● About this task
Scan the records beneath this line for the line holding "(130, 221) = (207, 268): pink" and the line holding "(621, 297) = (598, 252): none -> red apple", then transcribe exactly those two and all lines between.
==*==
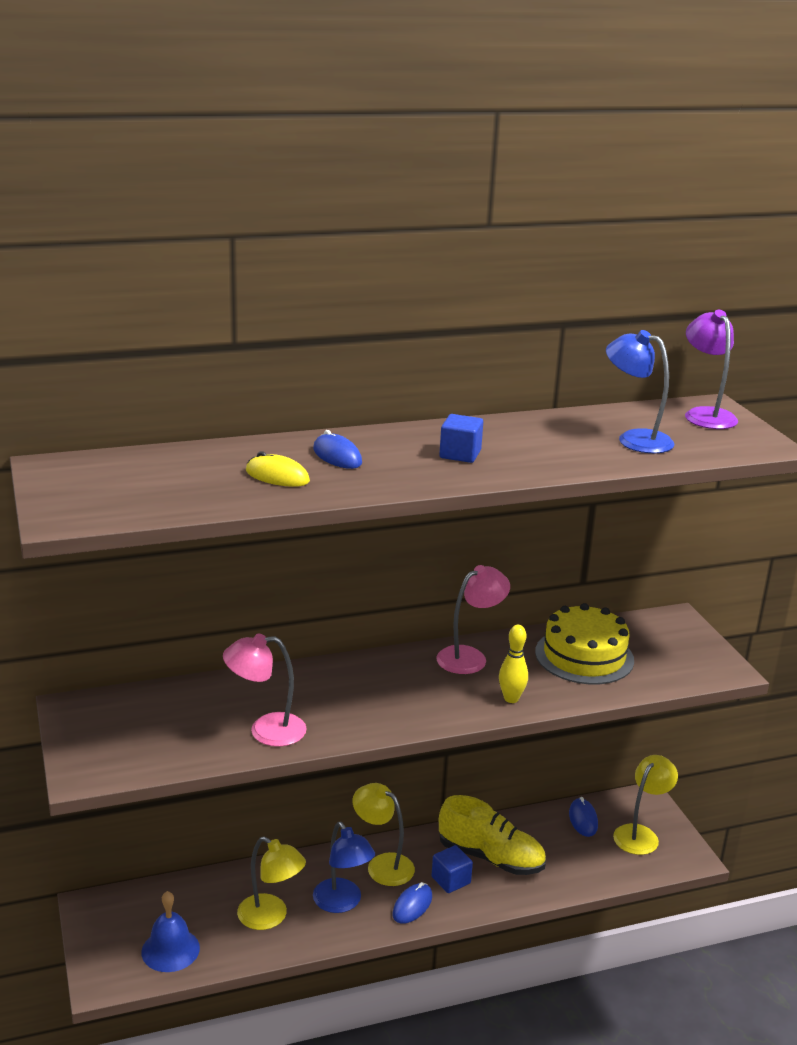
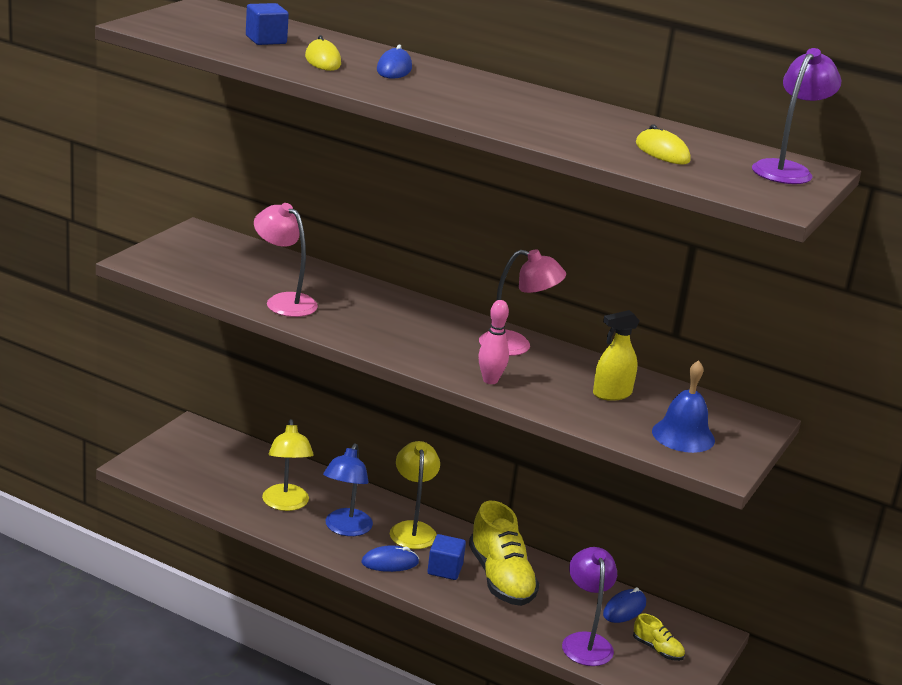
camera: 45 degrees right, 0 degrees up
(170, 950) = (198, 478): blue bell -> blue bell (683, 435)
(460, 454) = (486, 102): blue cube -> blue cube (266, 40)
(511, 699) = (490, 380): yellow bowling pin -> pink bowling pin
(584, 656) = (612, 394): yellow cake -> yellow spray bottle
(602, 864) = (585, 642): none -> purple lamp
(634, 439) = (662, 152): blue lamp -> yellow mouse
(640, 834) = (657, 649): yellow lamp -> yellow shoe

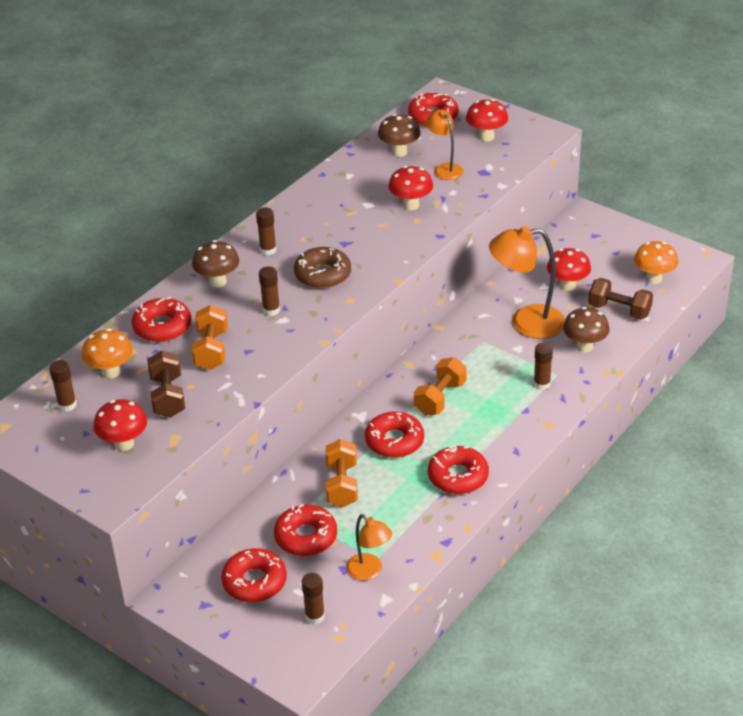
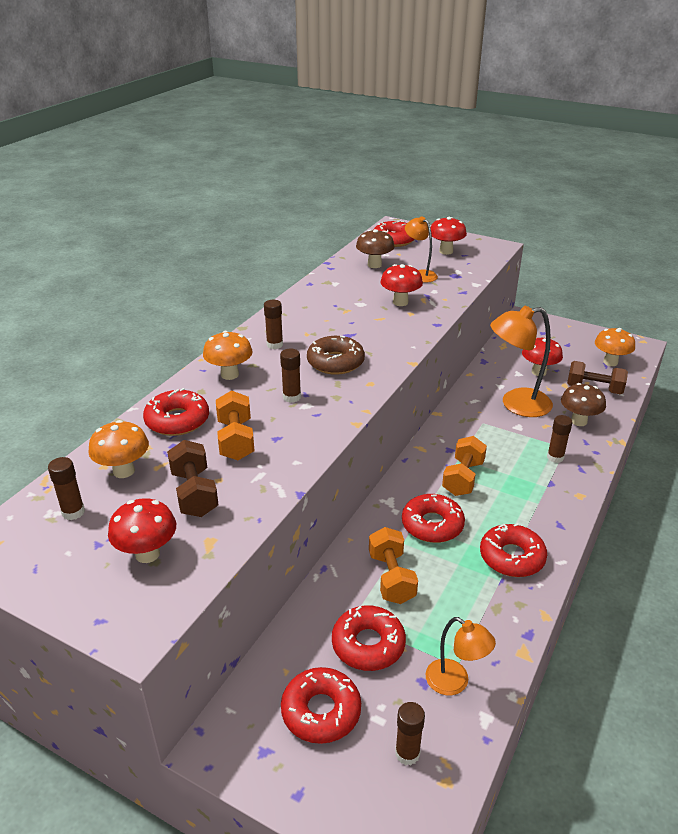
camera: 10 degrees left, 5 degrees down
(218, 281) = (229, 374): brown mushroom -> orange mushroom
==*==
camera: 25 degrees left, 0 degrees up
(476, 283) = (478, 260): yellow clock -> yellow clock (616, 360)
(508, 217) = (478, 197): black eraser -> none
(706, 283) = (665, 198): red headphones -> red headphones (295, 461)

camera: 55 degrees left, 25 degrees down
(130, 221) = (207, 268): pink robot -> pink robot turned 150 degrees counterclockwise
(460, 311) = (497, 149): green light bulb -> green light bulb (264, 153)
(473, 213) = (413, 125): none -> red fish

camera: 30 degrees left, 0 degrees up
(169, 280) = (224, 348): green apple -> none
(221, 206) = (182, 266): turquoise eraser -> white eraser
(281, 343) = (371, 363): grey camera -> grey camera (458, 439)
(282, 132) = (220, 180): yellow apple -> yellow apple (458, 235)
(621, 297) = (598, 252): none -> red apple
==*==
● Result
(130, 221) = (207, 268): pink robot -> pink robot turned 150 degrees counterclockwise
(460, 311) = (497, 149): green light bulb -> green light bulb (264, 153)
(473, 213) = (413, 125): none -> red fish

camera: 30 degrees left, 0 degrees up
(169, 280) = (224, 348): green apple -> none
(221, 206) = (182, 266): turquoise eraser -> white eraser
(281, 343) = (371, 363): grey camera -> grey camera (458, 439)
(282, 132) = (220, 180): yellow apple -> yellow apple (458, 235)
(621, 297) = (598, 252): none -> red apple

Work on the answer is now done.